EXCERPTED RECORDS:

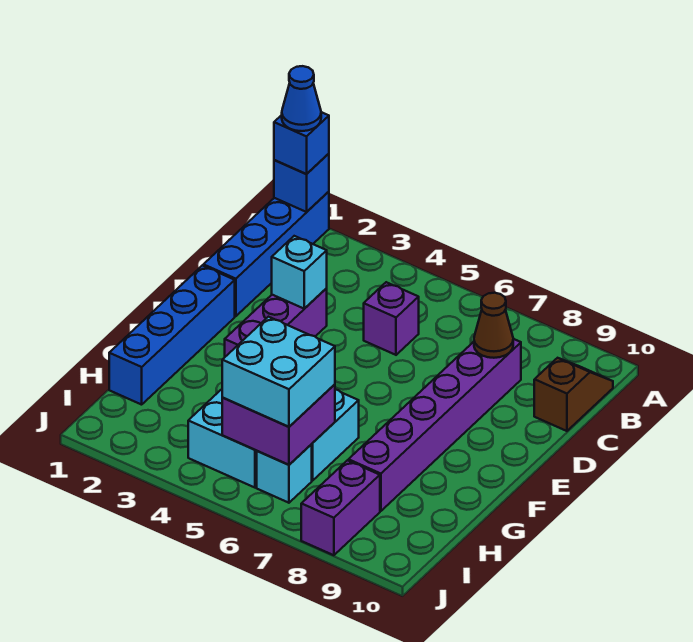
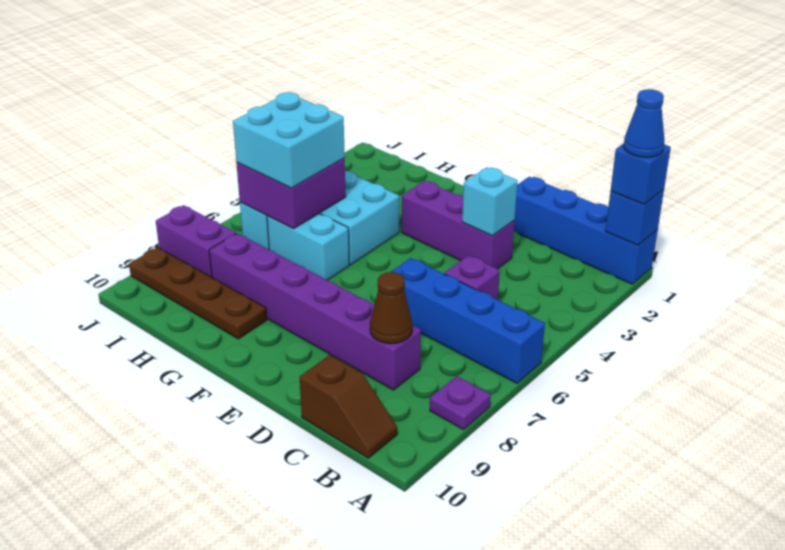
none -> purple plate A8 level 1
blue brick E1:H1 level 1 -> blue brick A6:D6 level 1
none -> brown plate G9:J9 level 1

---

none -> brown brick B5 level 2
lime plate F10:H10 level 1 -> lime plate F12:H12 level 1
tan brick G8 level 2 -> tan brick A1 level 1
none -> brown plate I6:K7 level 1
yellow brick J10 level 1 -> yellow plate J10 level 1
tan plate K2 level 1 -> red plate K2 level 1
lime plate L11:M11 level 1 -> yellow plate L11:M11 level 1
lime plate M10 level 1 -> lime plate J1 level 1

* * *

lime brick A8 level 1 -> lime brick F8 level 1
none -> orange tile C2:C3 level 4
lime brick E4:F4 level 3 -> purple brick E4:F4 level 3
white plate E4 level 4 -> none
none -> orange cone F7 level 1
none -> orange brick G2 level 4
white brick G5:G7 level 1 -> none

TASK DESCRIPTION: Go through the material above and output exactly the lines from the one containing "none -> purple plate A8 level 1" through the one containing "none -> brown plate G9:J9 level 1".

TASK RESULT:
none -> purple plate A8 level 1
blue brick E1:H1 level 1 -> blue brick A6:D6 level 1
none -> brown plate G9:J9 level 1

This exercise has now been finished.